§ **Data to process**:
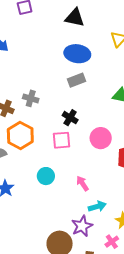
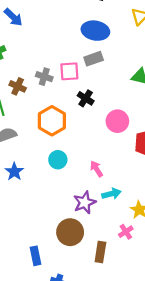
orange hexagon: (20, 135) -> (52, 121), moved
pink square: (62, 140) -> (69, 71), moved
purple star: (82, 226) -> (85, 202), moved

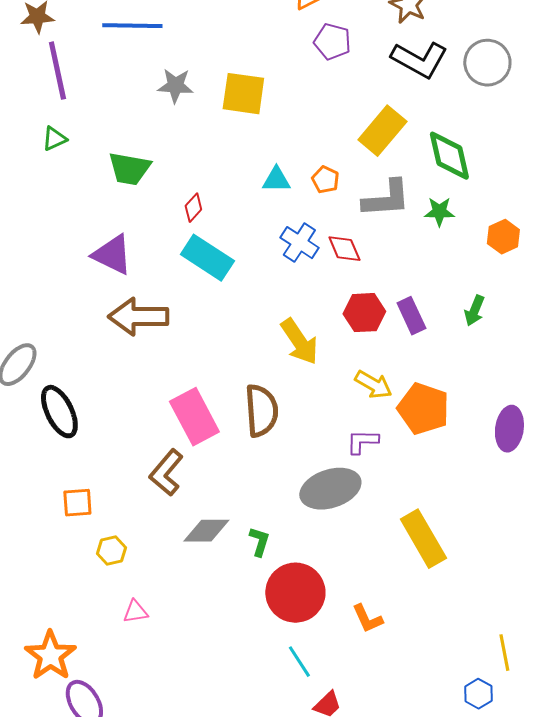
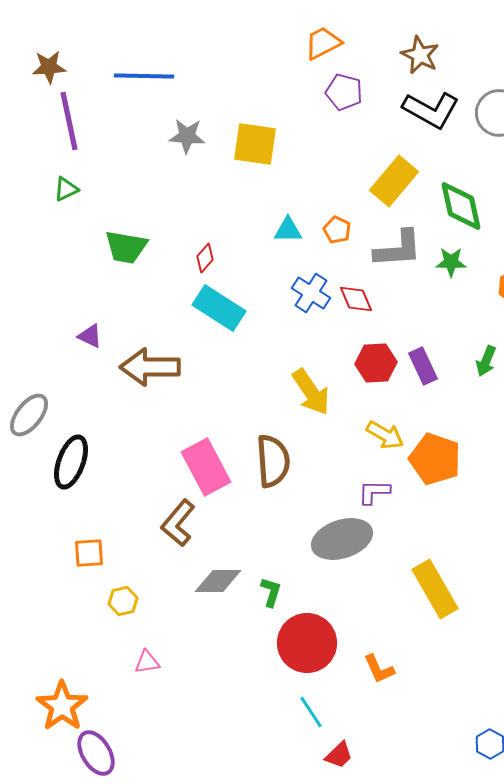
green trapezoid: (129, 169) -> (126, 247), moved
purple triangle: (112, 255) -> (90, 336), moved, size x0.6
black ellipse: (59, 412) -> (71, 462), turned 46

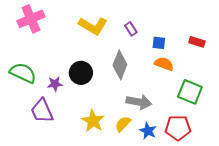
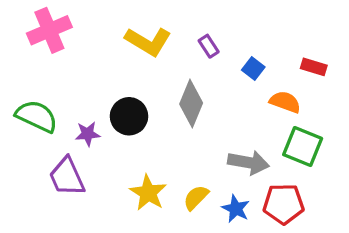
blue square: (159, 43) -> (253, 68), turned 32
orange semicircle: (164, 64) -> (285, 102), moved
gray arrow: (139, 102) -> (248, 162), moved

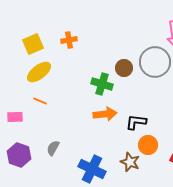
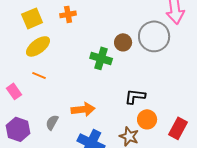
orange arrow: (105, 114) -> (83, 109), moved
pink rectangle: (15, 117) -> (14, 91), turned 56

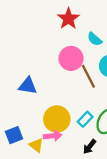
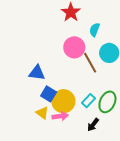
cyan semicircle: (95, 39) -> (95, 30), turned 72
blue square: (14, 135) -> (49, 94), moved, turned -35
yellow triangle: (36, 145) -> (42, 113), moved

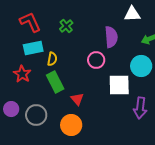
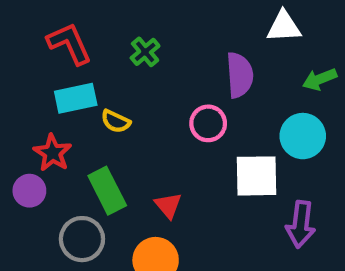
yellow semicircle: (52, 59) -> (116, 121), turned 104
green rectangle: (55, 82) -> (107, 191), moved
purple circle: (11, 109) -> (29, 191), moved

§ **Task brief**:
Repeat the listing word for word, omitting the pictures.

§ **Exercise output**:
orange hexagon: (20, 135) -> (52, 121), moved
pink square: (62, 140) -> (69, 71), moved
purple star: (82, 226) -> (85, 202), moved

green trapezoid: (129, 169) -> (126, 247), moved
purple triangle: (112, 255) -> (90, 336), moved, size x0.6
black ellipse: (59, 412) -> (71, 462), turned 46

blue square: (159, 43) -> (253, 68), turned 32
orange semicircle: (164, 64) -> (285, 102), moved
gray arrow: (139, 102) -> (248, 162), moved

orange arrow: (105, 114) -> (83, 109), moved
pink rectangle: (15, 117) -> (14, 91), turned 56

cyan semicircle: (95, 39) -> (95, 30), turned 72
blue square: (14, 135) -> (49, 94), moved, turned -35
yellow triangle: (36, 145) -> (42, 113), moved

yellow semicircle: (52, 59) -> (116, 121), turned 104
green rectangle: (55, 82) -> (107, 191), moved
purple circle: (11, 109) -> (29, 191), moved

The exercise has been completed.